═══ Listed records

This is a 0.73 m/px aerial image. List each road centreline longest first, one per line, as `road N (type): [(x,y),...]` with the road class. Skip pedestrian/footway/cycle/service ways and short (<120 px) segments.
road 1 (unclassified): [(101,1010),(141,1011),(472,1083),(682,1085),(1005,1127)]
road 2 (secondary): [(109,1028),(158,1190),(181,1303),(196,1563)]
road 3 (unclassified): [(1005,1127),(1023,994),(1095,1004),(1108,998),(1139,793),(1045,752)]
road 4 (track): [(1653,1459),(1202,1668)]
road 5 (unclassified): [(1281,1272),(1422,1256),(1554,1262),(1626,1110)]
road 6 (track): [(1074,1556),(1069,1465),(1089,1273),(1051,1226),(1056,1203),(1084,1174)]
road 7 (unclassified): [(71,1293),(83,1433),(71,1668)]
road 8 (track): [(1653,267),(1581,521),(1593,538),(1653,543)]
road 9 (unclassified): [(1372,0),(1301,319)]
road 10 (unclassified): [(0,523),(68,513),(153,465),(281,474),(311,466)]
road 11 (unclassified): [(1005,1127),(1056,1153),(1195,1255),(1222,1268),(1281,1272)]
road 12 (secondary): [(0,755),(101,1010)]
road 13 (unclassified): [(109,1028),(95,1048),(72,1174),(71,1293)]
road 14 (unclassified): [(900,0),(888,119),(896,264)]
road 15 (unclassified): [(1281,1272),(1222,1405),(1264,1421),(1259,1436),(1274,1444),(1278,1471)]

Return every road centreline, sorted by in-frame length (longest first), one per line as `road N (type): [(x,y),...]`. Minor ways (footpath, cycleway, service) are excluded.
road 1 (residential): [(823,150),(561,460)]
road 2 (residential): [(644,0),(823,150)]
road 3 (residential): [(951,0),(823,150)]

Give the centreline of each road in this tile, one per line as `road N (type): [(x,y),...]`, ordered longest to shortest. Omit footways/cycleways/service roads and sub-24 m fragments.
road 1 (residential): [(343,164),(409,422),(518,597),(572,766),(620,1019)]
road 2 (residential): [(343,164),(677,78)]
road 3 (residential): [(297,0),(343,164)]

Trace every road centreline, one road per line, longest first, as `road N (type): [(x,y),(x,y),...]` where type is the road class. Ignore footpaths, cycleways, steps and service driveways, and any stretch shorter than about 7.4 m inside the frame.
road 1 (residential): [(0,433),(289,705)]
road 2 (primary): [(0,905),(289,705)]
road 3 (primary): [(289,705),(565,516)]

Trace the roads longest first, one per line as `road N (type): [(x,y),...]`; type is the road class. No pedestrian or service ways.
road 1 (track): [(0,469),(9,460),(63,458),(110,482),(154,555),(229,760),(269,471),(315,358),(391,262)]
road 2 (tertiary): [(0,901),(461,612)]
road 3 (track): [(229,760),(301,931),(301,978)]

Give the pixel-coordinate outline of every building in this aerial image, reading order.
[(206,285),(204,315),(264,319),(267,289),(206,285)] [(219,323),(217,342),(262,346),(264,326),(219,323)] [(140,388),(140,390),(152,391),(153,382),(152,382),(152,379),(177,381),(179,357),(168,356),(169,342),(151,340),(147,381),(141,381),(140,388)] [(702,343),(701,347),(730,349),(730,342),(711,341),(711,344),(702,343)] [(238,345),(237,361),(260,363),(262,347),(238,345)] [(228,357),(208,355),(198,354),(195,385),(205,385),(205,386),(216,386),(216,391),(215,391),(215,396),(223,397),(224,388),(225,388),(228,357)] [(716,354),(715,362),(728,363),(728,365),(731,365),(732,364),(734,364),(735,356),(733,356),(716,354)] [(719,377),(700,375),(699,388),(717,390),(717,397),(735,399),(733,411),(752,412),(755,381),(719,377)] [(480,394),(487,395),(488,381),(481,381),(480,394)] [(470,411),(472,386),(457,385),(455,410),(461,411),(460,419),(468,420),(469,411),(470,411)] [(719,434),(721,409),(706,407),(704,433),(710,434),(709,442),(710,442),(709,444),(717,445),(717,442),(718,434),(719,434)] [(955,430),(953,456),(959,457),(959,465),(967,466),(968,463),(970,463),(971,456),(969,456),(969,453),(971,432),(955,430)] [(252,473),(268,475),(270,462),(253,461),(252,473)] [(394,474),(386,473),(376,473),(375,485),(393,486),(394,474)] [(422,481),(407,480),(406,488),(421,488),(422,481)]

══════

### [Exercise requirements]
All entries are to be copied exactly as they read.

### [Task answer]
This is a 0.73 m/px aerial image. List each road centreline longest first, one per line, as `road N (type): [(x,y),...]` with the road class. Skip pedestrian/footway/cycle/service ways and short (<120 px) segments.
road 1 (unclassified): [(101,1010),(141,1011),(472,1083),(682,1085),(1005,1127)]
road 2 (secondary): [(109,1028),(158,1190),(181,1303),(196,1563)]
road 3 (unclassified): [(1005,1127),(1023,994),(1095,1004),(1108,998),(1139,793),(1045,752)]
road 4 (track): [(1653,1459),(1202,1668)]
road 5 (unclassified): [(1281,1272),(1422,1256),(1554,1262),(1626,1110)]
road 6 (track): [(1074,1556),(1069,1465),(1089,1273),(1051,1226),(1056,1203),(1084,1174)]
road 7 (unclassified): [(71,1293),(83,1433),(71,1668)]
road 8 (track): [(1653,267),(1581,521),(1593,538),(1653,543)]
road 9 (unclassified): [(1372,0),(1301,319)]
road 10 (unclassified): [(0,523),(68,513),(153,465),(281,474),(311,466)]
road 11 (unclassified): [(1005,1127),(1056,1153),(1195,1255),(1222,1268),(1281,1272)]
road 12 (secondary): [(0,755),(101,1010)]
road 13 (unclassified): [(109,1028),(95,1048),(72,1174),(71,1293)]
road 14 (unclassified): [(900,0),(888,119),(896,264)]
road 15 (unclassified): [(1281,1272),(1222,1405),(1264,1421),(1259,1436),(1274,1444),(1278,1471)]

Return every road centreline, sorted by in-frame length (longest first), one per line as `road N (type): [(x,y),...]`. Minor ways (footpath, cycleway, service) are excluded.
road 1 (residential): [(823,150),(561,460)]
road 2 (residential): [(644,0),(823,150)]
road 3 (residential): [(951,0),(823,150)]

Give the centreline of each road in this tile, one per line as `road N (type): [(x,y),...]`, ordered longest to shortest. Omit footways/cycleways/service roads and sub-24 m fragments.
road 1 (residential): [(343,164),(409,422),(518,597),(572,766),(620,1019)]
road 2 (residential): [(343,164),(677,78)]
road 3 (residential): [(297,0),(343,164)]

Trace every road centreline, one road per line, longest first, as `road N (type): [(x,y),(x,y),...]` where type is the road class. Ignore footpaths, cycleways, steps and service driveways, and any stretch shorter than about 7.4 m inside the frame.
road 1 (residential): [(0,433),(289,705)]
road 2 (primary): [(0,905),(289,705)]
road 3 (primary): [(289,705),(565,516)]

Trace the roads longest first, one per line as `road N (type): [(x,y),...]`; type is the road class. No pedestrian or service ways.
road 1 (track): [(0,469),(9,460),(63,458),(110,482),(154,555),(229,760),(269,471),(315,358),(391,262)]
road 2 (tertiary): [(0,901),(461,612)]
road 3 (track): [(229,760),(301,931),(301,978)]

Give the pixel-coordinate outline of every building in this aerial image, reading order.
[(206,285),(204,315),(264,319),(267,289),(206,285)] [(219,323),(217,342),(262,346),(264,326),(219,323)] [(140,388),(140,390),(152,391),(153,382),(152,382),(152,379),(177,381),(179,357),(168,356),(169,342),(151,340),(147,381),(141,381),(140,388)] [(702,343),(701,347),(730,349),(730,342),(711,341),(711,344),(702,343)] [(238,345),(237,361),(260,363),(262,347),(238,345)] [(228,357),(208,355),(198,354),(195,385),(205,385),(205,386),(216,386),(216,391),(215,391),(215,396),(223,397),(224,388),(225,388),(228,357)] [(716,354),(715,362),(728,363),(728,365),(731,365),(732,364),(734,364),(735,356),(733,356),(716,354)] [(719,377),(700,375),(699,388),(717,390),(717,397),(735,399),(733,411),(752,412),(755,381),(719,377)] [(480,394),(487,395),(488,381),(481,381),(480,394)] [(470,411),(472,386),(457,385),(455,410),(461,411),(460,419),(468,420),(469,411),(470,411)] [(719,434),(721,409),(706,407),(704,433),(710,434),(709,442),(710,442),(709,444),(717,445),(717,442),(718,434),(719,434)] [(955,430),(953,456),(959,457),(959,465),(967,466),(968,463),(970,463),(971,456),(969,456),(969,453),(971,432),(955,430)] [(252,473),(268,475),(270,462),(253,461),(252,473)] [(394,474),(386,473),(376,473),(375,485),(393,486),(394,474)] [(422,481),(407,480),(406,488),(421,488),(422,481)]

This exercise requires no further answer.